Taakomschrijving: Neem alle onderstaande items letterlijk over, zonder iets te veranderen of weg te laten.

Aangeleverde gegevens:
____

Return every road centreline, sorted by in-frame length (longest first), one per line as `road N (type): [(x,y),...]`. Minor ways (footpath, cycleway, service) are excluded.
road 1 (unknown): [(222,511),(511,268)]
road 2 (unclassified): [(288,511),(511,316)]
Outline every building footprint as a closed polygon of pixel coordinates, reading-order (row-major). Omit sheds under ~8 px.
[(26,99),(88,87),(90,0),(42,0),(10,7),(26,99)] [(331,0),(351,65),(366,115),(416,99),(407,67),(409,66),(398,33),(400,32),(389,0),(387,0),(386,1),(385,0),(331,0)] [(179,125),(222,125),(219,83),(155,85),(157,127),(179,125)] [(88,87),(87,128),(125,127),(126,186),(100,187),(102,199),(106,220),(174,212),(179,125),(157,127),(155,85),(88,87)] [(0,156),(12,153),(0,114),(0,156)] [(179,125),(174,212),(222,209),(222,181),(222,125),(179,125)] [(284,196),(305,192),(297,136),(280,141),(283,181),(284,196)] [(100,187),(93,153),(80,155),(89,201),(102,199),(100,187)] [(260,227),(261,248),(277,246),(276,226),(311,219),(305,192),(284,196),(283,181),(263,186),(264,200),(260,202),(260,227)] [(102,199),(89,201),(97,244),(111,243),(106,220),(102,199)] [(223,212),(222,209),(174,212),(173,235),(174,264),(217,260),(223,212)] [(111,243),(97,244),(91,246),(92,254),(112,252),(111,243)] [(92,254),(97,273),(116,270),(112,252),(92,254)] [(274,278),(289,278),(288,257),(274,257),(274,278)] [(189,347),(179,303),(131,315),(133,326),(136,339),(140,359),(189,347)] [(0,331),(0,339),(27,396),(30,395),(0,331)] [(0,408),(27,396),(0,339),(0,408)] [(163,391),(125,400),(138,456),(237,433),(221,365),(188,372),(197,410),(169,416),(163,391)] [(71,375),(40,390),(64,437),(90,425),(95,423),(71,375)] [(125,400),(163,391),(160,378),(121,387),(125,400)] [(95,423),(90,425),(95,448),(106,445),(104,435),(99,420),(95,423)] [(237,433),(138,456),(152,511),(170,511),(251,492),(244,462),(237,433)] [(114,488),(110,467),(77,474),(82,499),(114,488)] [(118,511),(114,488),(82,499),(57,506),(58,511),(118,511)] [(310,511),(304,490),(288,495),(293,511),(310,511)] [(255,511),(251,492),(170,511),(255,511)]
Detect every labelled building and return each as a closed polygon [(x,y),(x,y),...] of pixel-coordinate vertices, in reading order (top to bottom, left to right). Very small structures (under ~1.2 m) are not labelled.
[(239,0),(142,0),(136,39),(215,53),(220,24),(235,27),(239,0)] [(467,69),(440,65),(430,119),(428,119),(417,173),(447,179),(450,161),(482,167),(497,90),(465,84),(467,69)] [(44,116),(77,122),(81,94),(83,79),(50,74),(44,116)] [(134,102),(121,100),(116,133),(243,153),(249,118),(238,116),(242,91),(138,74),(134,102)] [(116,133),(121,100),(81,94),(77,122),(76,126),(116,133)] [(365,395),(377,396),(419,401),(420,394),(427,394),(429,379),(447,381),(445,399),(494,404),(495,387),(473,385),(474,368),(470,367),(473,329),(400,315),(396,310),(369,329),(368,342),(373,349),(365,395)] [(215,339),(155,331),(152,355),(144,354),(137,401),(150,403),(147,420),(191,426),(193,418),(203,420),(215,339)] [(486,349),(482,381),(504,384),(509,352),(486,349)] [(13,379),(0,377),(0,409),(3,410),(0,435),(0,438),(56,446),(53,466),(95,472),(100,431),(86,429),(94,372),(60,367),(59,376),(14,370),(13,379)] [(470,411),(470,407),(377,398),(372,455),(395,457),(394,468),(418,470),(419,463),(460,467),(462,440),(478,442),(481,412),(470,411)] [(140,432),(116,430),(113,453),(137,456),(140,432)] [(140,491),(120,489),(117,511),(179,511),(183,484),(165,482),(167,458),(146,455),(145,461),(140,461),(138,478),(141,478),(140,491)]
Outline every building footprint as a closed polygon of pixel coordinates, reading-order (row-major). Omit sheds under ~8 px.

____

Schriftelijk antwoord:
Return every road centreline, sorted by in-frame length (longest first), one per line as `road N (type): [(x,y),...]`. Minor ways (footpath, cycleway, service) are excluded.
road 1 (unknown): [(222,511),(511,268)]
road 2 (unclassified): [(288,511),(511,316)]
Outline every building footprint as a closed polygon of pixel coordinates, reading-order (row-major). Omit sheds under ~8 px.
[(26,99),(88,87),(90,0),(42,0),(10,7),(26,99)] [(331,0),(351,65),(366,115),(416,99),(407,67),(409,66),(398,33),(400,32),(389,0),(387,0),(386,1),(385,0),(331,0)] [(179,125),(222,125),(219,83),(155,85),(157,127),(179,125)] [(88,87),(87,128),(125,127),(126,186),(100,187),(102,199),(106,220),(174,212),(179,125),(157,127),(155,85),(88,87)] [(0,156),(12,153),(0,114),(0,156)] [(179,125),(174,212),(222,209),(222,181),(222,125),(179,125)] [(284,196),(305,192),(297,136),(280,141),(283,181),(284,196)] [(100,187),(93,153),(80,155),(89,201),(102,199),(100,187)] [(260,227),(261,248),(277,246),(276,226),(311,219),(305,192),(284,196),(283,181),(263,186),(264,200),(260,202),(260,227)] [(102,199),(89,201),(97,244),(111,243),(106,220),(102,199)] [(223,212),(222,209),(174,212),(173,235),(174,264),(217,260),(223,212)] [(111,243),(97,244),(91,246),(92,254),(112,252),(111,243)] [(92,254),(97,273),(116,270),(112,252),(92,254)] [(274,278),(289,278),(288,257),(274,257),(274,278)] [(189,347),(179,303),(131,315),(133,326),(136,339),(140,359),(189,347)] [(0,331),(0,339),(27,396),(30,395),(0,331)] [(0,408),(27,396),(0,339),(0,408)] [(163,391),(125,400),(138,456),(237,433),(221,365),(188,372),(197,410),(169,416),(163,391)] [(71,375),(40,390),(64,437),(90,425),(95,423),(71,375)] [(125,400),(163,391),(160,378),(121,387),(125,400)] [(95,423),(90,425),(95,448),(106,445),(104,435),(99,420),(95,423)] [(237,433),(138,456),(152,511),(170,511),(251,492),(244,462),(237,433)] [(114,488),(110,467),(77,474),(82,499),(114,488)] [(118,511),(114,488),(82,499),(57,506),(58,511),(118,511)] [(310,511),(304,490),(288,495),(293,511),(310,511)] [(255,511),(251,492),(170,511),(255,511)]
Detect every labelled building and return each as a closed polygon [(x,y),(x,y),...] of pixel-coordinate vertices, in reading order (top to bottom, left to right). Very small structures (under ~1.2 m) are not labelled.
[(239,0),(142,0),(136,39),(215,53),(220,24),(235,27),(239,0)] [(467,69),(440,65),(430,119),(428,119),(417,173),(447,179),(450,161),(482,167),(497,90),(465,84),(467,69)] [(44,116),(77,122),(81,94),(83,79),(50,74),(44,116)] [(134,102),(121,100),(116,133),(243,153),(249,118),(238,116),(242,91),(138,74),(134,102)] [(116,133),(121,100),(81,94),(77,122),(76,126),(116,133)] [(365,395),(377,396),(419,401),(420,394),(427,394),(429,379),(447,381),(445,399),(494,404),(495,387),(473,385),(474,368),(470,367),(473,329),(400,315),(396,310),(369,329),(368,342),(373,349),(365,395)] [(215,339),(155,331),(152,355),(144,354),(137,401),(150,403),(147,420),(191,426),(193,418),(203,420),(215,339)] [(486,349),(482,381),(504,384),(509,352),(486,349)] [(13,379),(0,377),(0,409),(3,410),(0,435),(0,438),(56,446),(53,466),(95,472),(100,431),(86,429),(94,372),(60,367),(59,376),(14,370),(13,379)] [(470,411),(470,407),(377,398),(372,455),(395,457),(394,468),(418,470),(419,463),(460,467),(462,440),(478,442),(481,412),(470,411)] [(140,432),(116,430),(113,453),(137,456),(140,432)] [(140,491),(120,489),(117,511),(179,511),(183,484),(165,482),(167,458),(146,455),(145,461),(140,461),(138,478),(141,478),(140,491)]
Outline every building footprint as a closed polygon of pixel coordinates, reading-order (row-major). Omit sheds under ~8 px.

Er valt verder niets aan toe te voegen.